#### Task prompt:
Your task is to copy each line of the material below that includes "brick".

#### Data for the task:

▼

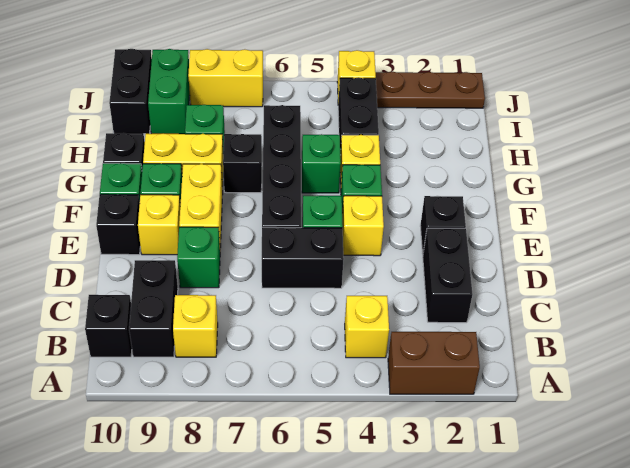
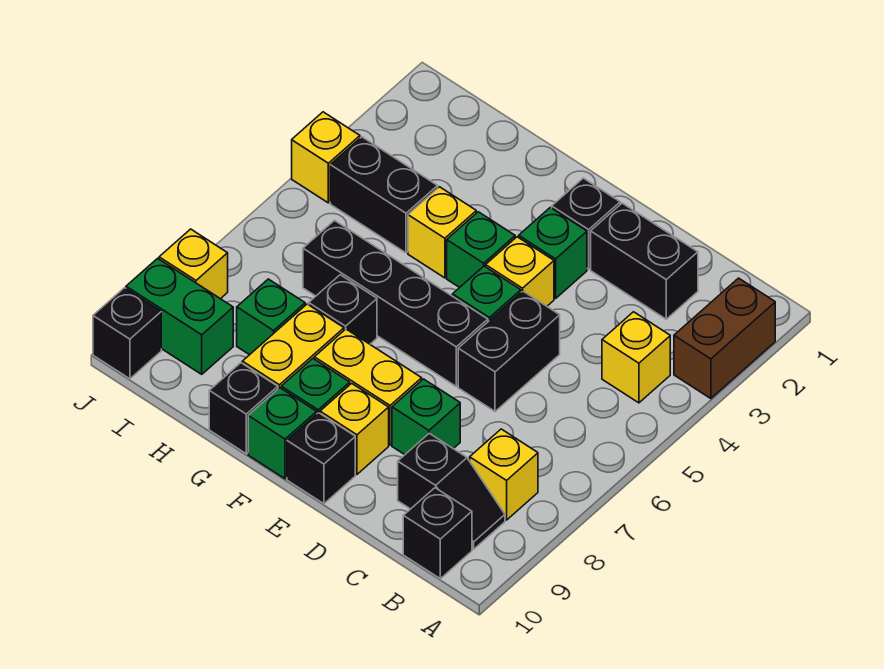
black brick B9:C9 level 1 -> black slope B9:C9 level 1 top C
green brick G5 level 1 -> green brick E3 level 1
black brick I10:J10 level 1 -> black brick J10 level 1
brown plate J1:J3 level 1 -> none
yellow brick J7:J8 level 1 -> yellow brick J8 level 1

▲
▼

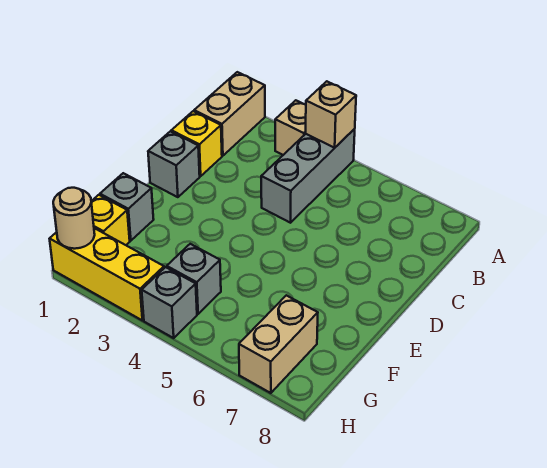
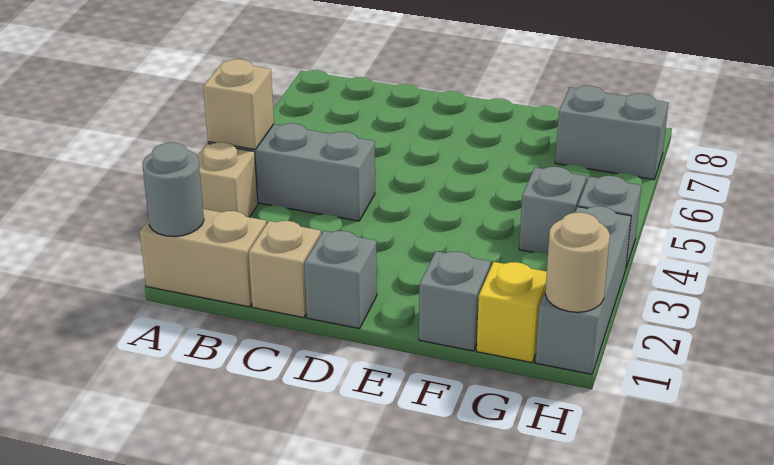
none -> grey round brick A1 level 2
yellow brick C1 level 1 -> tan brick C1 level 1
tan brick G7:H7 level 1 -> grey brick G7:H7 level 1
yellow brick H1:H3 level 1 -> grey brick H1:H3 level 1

▲

#### Written response:
black brick B9:C9 level 1 -> black slope B9:C9 level 1 top C
green brick G5 level 1 -> green brick E3 level 1
black brick I10:J10 level 1 -> black brick J10 level 1
yellow brick J7:J8 level 1 -> yellow brick J8 level 1
none -> grey round brick A1 level 2
yellow brick C1 level 1 -> tan brick C1 level 1
tan brick G7:H7 level 1 -> grey brick G7:H7 level 1
yellow brick H1:H3 level 1 -> grey brick H1:H3 level 1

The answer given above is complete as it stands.